What is required — Can you copy out every one of the records below word for word, leaving the pictures out?

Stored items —
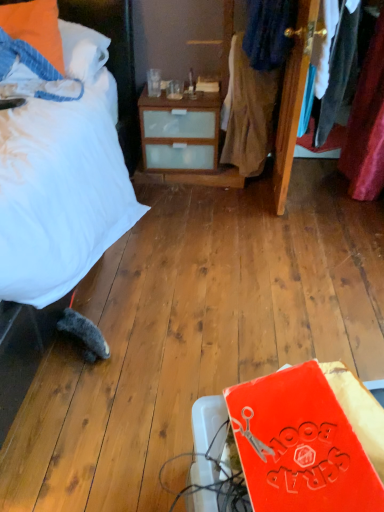
Question: Considering the relative positions of orange fabric pillow at upper left and rubberized orange book at lower right in the image provided, is orange fabric pillow at upper left to the left of rubberized orange book at lower right from the viewer's perspective?

Choices:
 (A) yes
 (B) no

Answer: (A)

Question: Is orange fabric pillow at upper left thinner than rubberized orange book at lower right?

Choices:
 (A) yes
 (B) no

Answer: (B)

Question: From the image's perspective, would you say orange fabric pillow at upper left is positioned over rubberized orange book at lower right?

Choices:
 (A) no
 (B) yes

Answer: (B)

Question: Is orange fabric pillow at upper left positioned beyond the bounds of rubberized orange book at lower right?

Choices:
 (A) no
 (B) yes

Answer: (B)

Question: Is orange fabric pillow at upper left at the right side of rubberized orange book at lower right?

Choices:
 (A) no
 (B) yes

Answer: (A)

Question: Considering the relative sizes of orange fabric pillow at upper left and rubberized orange book at lower right in the image provided, is orange fabric pillow at upper left shorter than rubberized orange book at lower right?

Choices:
 (A) yes
 (B) no

Answer: (B)

Question: Considering the relative positions of white soft bed at left and denim jacket at upper right, which is the first clothing from top to bottom, in the image provided, is white soft bed at left to the right of denim jacket at upper right, which is the first clothing from top to bottom, from the viewer's perspective?

Choices:
 (A) yes
 (B) no

Answer: (B)

Question: From a real-world perspective, is white soft bed at left under denim jacket at upper right, which is the first clothing from top to bottom?

Choices:
 (A) no
 (B) yes

Answer: (B)

Question: Can you confirm if white soft bed at left is positioned to the left of denim jacket at upper right, which is the first clothing from top to bottom?

Choices:
 (A) yes
 (B) no

Answer: (A)

Question: Would you say white soft bed at left contains denim jacket at upper right, acting as the 2th clothing starting from the bottom?

Choices:
 (A) no
 (B) yes

Answer: (A)

Question: Can you confirm if white soft bed at left is bigger than denim jacket at upper right, which is the first clothing from top to bottom?

Choices:
 (A) yes
 (B) no

Answer: (A)

Question: Is the position of white soft bed at left more distant than that of denim jacket at upper right, acting as the 2th clothing starting from the bottom?

Choices:
 (A) no
 (B) yes

Answer: (A)

Question: Is orange fabric pillow at upper left at the back of denim jacket at upper right, which is the first clothing from top to bottom?

Choices:
 (A) no
 (B) yes

Answer: (A)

Result for this exercise —
Question: Considering the relative positions of orange fabric pillow at upper left and rubberized orange book at lower right in the image provided, is orange fabric pillow at upper left to the left of rubberized orange book at lower right from the viewer's perspective?

Choices:
 (A) yes
 (B) no

Answer: (A)

Question: Is orange fabric pillow at upper left thinner than rubberized orange book at lower right?

Choices:
 (A) yes
 (B) no

Answer: (B)

Question: From the image's perspective, would you say orange fabric pillow at upper left is positioned over rubberized orange book at lower right?

Choices:
 (A) no
 (B) yes

Answer: (B)

Question: Is orange fabric pillow at upper left positioned beyond the bounds of rubberized orange book at lower right?

Choices:
 (A) no
 (B) yes

Answer: (B)

Question: Is orange fabric pillow at upper left at the right side of rubberized orange book at lower right?

Choices:
 (A) no
 (B) yes

Answer: (A)

Question: Considering the relative sizes of orange fabric pillow at upper left and rubberized orange book at lower right in the image provided, is orange fabric pillow at upper left shorter than rubberized orange book at lower right?

Choices:
 (A) yes
 (B) no

Answer: (B)

Question: Considering the relative positions of white soft bed at left and denim jacket at upper right, which is the first clothing from top to bottom, in the image provided, is white soft bed at left to the right of denim jacket at upper right, which is the first clothing from top to bottom, from the viewer's perspective?

Choices:
 (A) yes
 (B) no

Answer: (B)

Question: From a real-world perspective, is white soft bed at left under denim jacket at upper right, which is the first clothing from top to bottom?

Choices:
 (A) no
 (B) yes

Answer: (B)

Question: Can you confirm if white soft bed at left is positioned to the left of denim jacket at upper right, which is the first clothing from top to bottom?

Choices:
 (A) yes
 (B) no

Answer: (A)

Question: Would you say white soft bed at left contains denim jacket at upper right, acting as the 2th clothing starting from the bottom?

Choices:
 (A) no
 (B) yes

Answer: (A)

Question: Can you confirm if white soft bed at left is bigger than denim jacket at upper right, which is the first clothing from top to bottom?

Choices:
 (A) yes
 (B) no

Answer: (A)

Question: Is the position of white soft bed at left more distant than that of denim jacket at upper right, acting as the 2th clothing starting from the bottom?

Choices:
 (A) no
 (B) yes

Answer: (A)

Question: Is orange fabric pillow at upper left at the back of denim jacket at upper right, which is the first clothing from top to bottom?

Choices:
 (A) no
 (B) yes

Answer: (A)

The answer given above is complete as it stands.